# TASK BRIEF
Filter the entries below, keeping only lines with the word "schottky".
___ PROVIDED RECORDS
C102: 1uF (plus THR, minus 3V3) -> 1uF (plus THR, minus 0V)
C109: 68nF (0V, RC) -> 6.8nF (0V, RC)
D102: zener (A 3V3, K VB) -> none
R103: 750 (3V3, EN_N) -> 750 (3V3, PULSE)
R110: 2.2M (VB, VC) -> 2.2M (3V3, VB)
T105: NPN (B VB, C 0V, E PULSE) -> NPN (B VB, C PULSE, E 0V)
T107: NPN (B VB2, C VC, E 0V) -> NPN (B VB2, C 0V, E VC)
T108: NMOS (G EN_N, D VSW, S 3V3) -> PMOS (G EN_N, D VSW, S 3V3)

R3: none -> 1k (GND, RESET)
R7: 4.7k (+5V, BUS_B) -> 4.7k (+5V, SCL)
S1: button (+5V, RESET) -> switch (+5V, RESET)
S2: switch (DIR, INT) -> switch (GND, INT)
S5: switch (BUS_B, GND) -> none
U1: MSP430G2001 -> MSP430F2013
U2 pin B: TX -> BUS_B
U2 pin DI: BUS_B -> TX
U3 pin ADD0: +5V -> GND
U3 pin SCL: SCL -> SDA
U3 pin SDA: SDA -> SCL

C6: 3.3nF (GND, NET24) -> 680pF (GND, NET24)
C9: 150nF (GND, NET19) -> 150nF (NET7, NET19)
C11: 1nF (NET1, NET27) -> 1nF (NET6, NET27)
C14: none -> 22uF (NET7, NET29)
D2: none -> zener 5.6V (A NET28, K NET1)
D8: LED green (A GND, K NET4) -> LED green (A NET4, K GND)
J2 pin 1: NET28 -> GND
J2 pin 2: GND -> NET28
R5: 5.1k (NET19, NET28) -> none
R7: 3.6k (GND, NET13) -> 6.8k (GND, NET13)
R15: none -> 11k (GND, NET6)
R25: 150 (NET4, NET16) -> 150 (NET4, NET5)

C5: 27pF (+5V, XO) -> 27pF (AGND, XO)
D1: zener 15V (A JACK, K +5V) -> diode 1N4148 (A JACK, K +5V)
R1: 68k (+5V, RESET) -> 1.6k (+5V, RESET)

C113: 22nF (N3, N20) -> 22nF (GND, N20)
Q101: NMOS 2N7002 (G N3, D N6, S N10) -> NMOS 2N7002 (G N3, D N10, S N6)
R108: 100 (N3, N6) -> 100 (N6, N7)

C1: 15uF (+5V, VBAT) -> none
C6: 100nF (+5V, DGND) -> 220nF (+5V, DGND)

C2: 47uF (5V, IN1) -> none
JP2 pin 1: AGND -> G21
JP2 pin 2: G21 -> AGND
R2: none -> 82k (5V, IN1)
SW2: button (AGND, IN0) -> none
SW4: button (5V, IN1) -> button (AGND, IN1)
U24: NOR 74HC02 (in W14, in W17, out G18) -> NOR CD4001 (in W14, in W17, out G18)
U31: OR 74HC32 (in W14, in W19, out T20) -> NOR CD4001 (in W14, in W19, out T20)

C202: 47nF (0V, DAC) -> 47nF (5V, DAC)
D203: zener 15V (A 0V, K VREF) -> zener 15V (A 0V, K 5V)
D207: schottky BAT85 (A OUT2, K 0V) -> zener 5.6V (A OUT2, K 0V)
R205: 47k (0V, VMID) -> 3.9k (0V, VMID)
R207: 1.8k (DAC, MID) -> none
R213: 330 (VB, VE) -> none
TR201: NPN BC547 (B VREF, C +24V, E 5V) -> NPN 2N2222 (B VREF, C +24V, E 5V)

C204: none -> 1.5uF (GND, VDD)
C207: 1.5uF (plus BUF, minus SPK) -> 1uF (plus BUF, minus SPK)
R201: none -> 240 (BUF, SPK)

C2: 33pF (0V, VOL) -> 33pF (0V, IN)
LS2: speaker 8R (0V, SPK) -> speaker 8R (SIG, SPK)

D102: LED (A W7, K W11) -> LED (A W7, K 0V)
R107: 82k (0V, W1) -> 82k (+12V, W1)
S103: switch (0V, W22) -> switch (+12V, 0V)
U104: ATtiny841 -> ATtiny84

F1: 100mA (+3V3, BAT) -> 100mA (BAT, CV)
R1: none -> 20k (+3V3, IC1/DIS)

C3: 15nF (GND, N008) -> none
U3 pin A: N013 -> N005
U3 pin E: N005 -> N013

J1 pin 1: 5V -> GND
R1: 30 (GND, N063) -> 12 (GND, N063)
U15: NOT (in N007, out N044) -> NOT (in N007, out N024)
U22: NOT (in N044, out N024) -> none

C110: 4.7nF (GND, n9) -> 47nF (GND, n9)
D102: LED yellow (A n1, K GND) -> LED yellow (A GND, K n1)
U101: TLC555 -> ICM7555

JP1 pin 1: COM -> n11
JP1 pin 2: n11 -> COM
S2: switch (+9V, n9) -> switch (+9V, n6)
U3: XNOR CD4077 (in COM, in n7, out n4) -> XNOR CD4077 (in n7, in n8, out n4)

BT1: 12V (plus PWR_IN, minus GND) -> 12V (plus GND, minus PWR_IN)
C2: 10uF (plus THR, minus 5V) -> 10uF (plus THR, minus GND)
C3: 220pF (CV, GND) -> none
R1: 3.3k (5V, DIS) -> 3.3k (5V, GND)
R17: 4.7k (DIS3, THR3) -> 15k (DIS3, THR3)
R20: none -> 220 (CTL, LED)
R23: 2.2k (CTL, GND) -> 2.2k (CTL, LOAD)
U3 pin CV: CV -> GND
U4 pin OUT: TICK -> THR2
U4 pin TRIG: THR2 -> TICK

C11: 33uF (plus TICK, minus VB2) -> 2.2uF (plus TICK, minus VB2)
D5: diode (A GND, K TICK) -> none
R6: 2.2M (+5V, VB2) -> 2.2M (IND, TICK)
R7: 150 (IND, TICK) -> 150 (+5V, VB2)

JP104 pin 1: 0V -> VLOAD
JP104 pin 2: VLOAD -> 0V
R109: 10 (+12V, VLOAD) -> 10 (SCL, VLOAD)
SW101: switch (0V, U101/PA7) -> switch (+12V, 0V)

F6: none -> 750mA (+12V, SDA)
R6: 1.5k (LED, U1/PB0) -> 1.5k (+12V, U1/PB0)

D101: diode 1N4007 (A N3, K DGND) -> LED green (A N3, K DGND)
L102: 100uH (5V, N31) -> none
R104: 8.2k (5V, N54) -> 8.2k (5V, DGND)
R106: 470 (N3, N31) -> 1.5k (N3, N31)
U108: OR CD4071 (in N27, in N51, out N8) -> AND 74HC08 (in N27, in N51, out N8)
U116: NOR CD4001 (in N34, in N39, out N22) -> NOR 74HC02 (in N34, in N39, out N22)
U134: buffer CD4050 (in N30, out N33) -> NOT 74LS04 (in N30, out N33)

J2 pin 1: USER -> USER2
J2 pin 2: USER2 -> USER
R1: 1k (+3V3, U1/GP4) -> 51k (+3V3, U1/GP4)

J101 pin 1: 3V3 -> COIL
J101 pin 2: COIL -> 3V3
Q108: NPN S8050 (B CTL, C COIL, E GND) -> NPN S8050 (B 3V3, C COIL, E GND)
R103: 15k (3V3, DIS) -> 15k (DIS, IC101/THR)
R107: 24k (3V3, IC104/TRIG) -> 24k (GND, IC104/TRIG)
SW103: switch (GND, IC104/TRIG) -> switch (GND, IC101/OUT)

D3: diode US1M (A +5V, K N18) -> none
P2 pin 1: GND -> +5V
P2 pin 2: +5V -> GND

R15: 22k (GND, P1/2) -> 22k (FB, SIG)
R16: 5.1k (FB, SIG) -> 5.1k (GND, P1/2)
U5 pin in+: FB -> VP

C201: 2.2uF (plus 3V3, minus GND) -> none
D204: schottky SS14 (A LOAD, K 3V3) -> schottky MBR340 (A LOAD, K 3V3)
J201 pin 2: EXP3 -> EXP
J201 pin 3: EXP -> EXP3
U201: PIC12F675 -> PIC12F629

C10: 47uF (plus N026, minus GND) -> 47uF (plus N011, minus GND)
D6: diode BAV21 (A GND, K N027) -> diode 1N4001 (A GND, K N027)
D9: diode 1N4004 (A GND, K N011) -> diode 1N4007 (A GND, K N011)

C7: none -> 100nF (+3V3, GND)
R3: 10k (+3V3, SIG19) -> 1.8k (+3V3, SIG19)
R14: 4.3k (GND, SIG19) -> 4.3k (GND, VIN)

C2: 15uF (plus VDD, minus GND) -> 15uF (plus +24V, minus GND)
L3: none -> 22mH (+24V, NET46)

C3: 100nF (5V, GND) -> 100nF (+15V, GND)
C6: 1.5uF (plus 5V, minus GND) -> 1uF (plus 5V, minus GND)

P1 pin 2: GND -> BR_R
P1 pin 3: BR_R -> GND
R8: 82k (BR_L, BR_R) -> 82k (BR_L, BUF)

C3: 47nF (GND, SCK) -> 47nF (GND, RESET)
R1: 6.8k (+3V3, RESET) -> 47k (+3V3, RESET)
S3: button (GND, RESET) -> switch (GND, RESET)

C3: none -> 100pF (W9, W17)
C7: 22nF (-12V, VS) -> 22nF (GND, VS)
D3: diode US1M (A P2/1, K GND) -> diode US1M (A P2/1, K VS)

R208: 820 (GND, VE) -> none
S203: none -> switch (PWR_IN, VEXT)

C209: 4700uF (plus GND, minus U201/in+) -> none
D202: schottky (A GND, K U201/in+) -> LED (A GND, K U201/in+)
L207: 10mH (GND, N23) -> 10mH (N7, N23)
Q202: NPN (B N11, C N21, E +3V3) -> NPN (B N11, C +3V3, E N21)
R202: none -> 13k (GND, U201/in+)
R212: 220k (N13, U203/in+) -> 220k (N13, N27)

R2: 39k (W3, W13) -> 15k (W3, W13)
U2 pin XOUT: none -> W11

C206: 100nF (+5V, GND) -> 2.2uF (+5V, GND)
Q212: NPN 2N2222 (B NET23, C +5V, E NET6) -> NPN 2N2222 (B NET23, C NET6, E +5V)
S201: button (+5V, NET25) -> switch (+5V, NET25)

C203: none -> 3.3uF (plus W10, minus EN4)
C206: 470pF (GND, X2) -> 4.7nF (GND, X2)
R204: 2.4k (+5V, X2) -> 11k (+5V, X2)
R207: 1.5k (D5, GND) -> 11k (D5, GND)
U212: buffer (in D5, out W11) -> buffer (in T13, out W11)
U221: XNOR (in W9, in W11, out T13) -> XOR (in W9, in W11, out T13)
______
# RESULT OF THE TASK
D207: schottky BAT85 (A OUT2, K 0V) -> zener 5.6V (A OUT2, K 0V)
D204: schottky SS14 (A LOAD, K 3V3) -> schottky MBR340 (A LOAD, K 3V3)
D202: schottky (A GND, K U201/in+) -> LED (A GND, K U201/in+)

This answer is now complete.